▶ **Your instructions**:
The records are to be repeated in full, with the images removed.

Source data

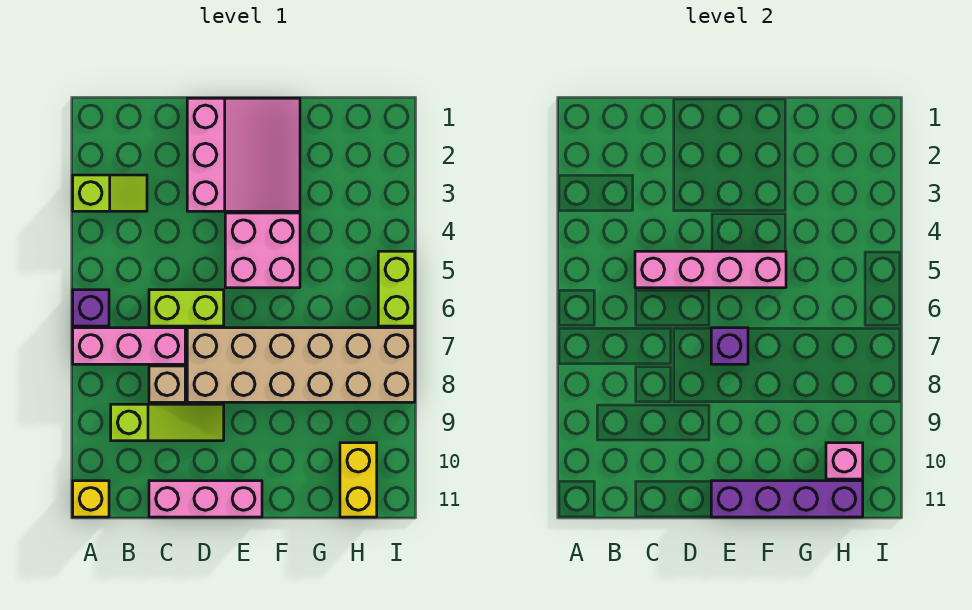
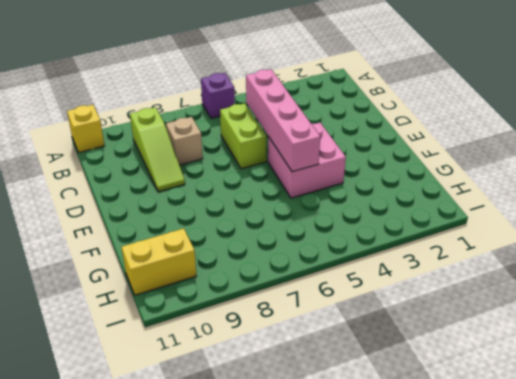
none -> lime slope A3:B3 level 1 top A
none -> pink brick A7:C7 level 1
none -> pink brick C11:E11 level 1

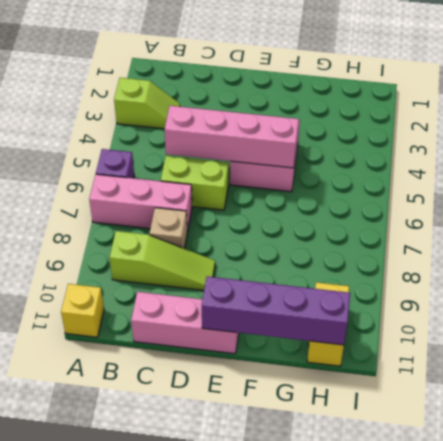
none -> pink slope D1:F3 level 1 top D
none -> tan brick D7:I8 level 1
none -> lime brick I5:I6 level 1

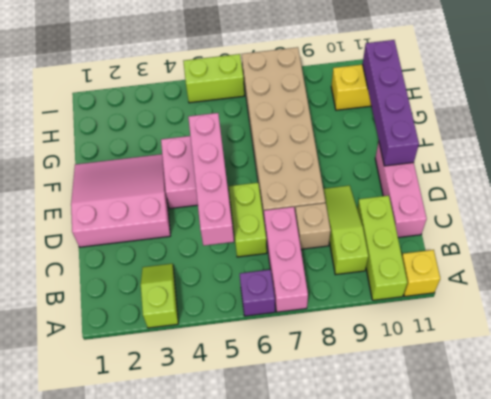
lime brick A10:C10 level 1 -> none
none -> purple brick E7 level 2
none -> pink brick H10 level 2

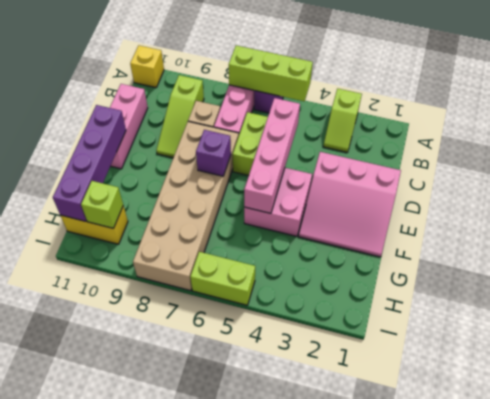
lime brick A5:A7 level 2 -> none
lime brick H10 level 2 -> pink brick H10 level 2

▶ **Solution for this exercise**:
none -> lime slope A3:B3 level 1 top A
none -> pink brick A7:C7 level 1
none -> pink brick C11:E11 level 1

none -> pink slope D1:F3 level 1 top D
none -> tan brick D7:I8 level 1
none -> lime brick I5:I6 level 1

lime brick A10:C10 level 1 -> none
none -> purple brick E7 level 2
none -> pink brick H10 level 2

lime brick A5:A7 level 2 -> none
lime brick H10 level 2 -> pink brick H10 level 2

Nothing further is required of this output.